> _EXERCISE AIM_
Emit only the lines from the line containing "R3: 220 (COM, N_6) -> 150 (COM, N_6)" through the last line of the entries, unchanged.

Data extracted from a collection
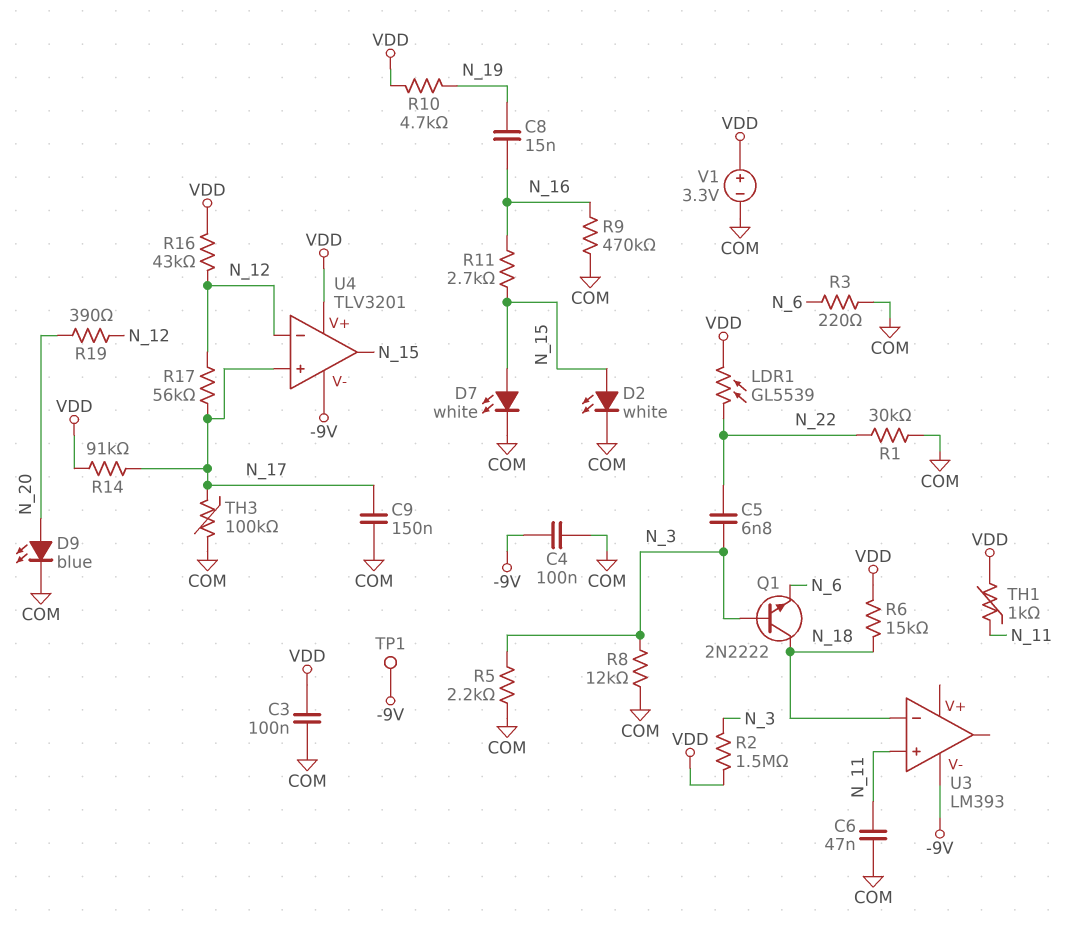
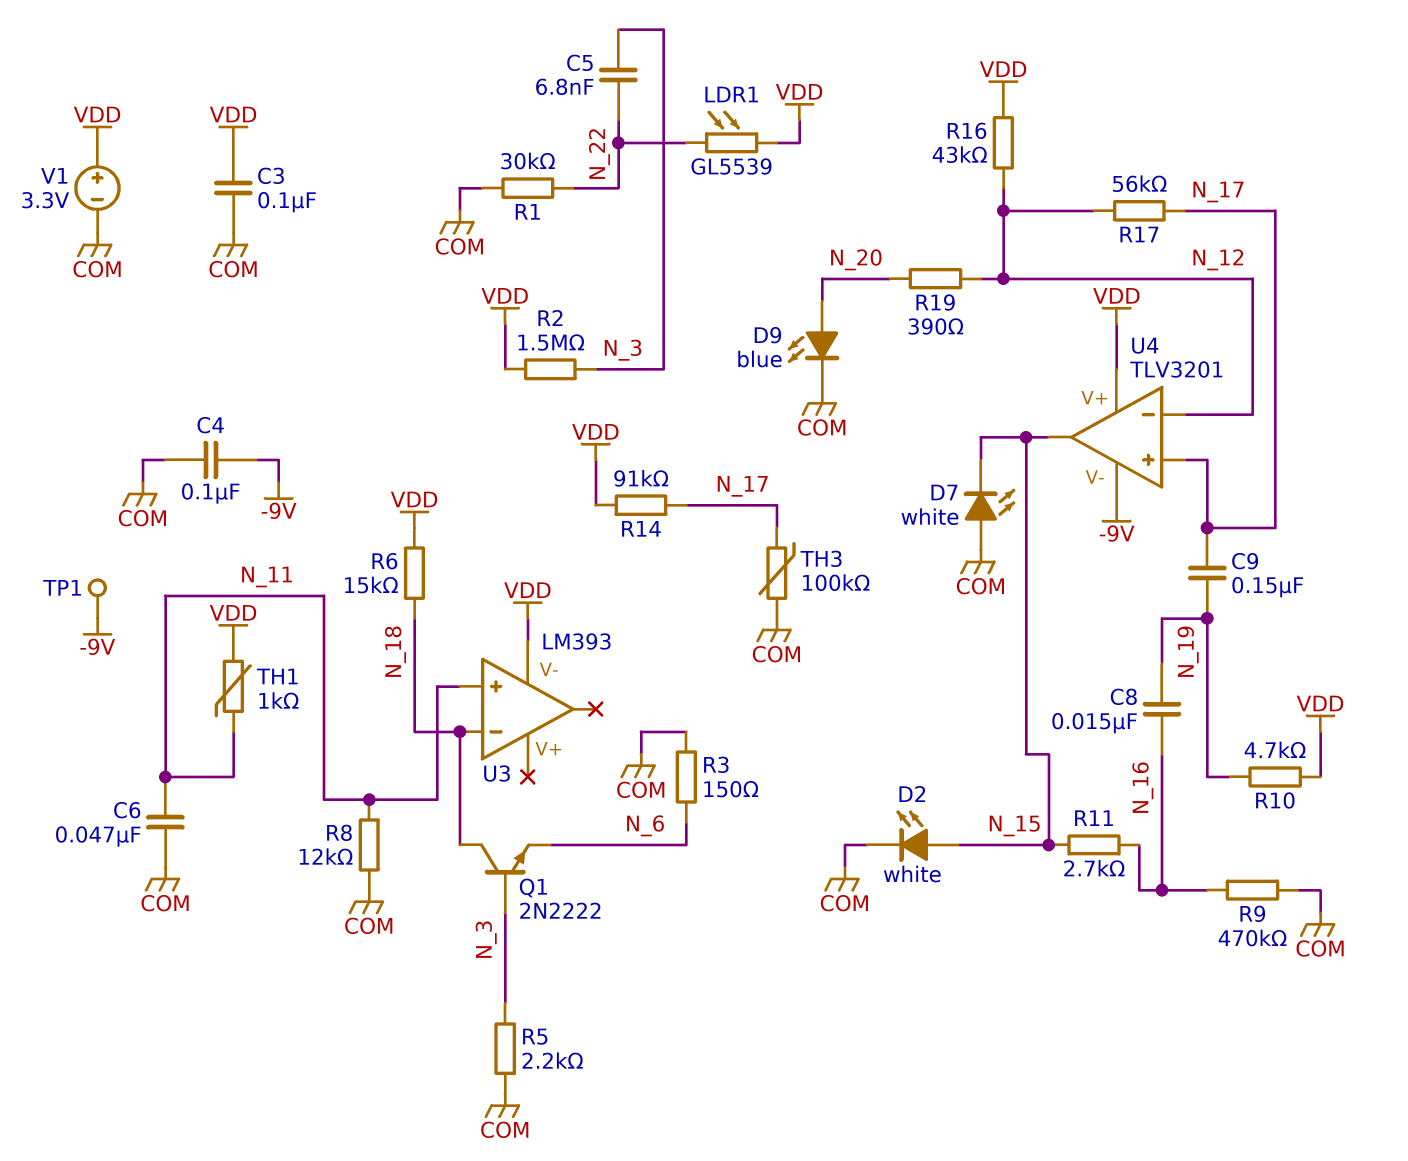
C9: 150nF (COM, N_17) -> 150nF (N_17, N_19)
D7: LED white (A N_15, K COM) -> LED white (A COM, K N_15)
R3: 220 (COM, N_6) -> 150 (COM, N_6)
R8: 12k (COM, N_3) -> 12k (COM, N_11)
U3 pin V-: -9V -> VDD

> _RESPONSE TO THE TASK_
R3: 220 (COM, N_6) -> 150 (COM, N_6)
R8: 12k (COM, N_3) -> 12k (COM, N_11)
U3 pin V-: -9V -> VDD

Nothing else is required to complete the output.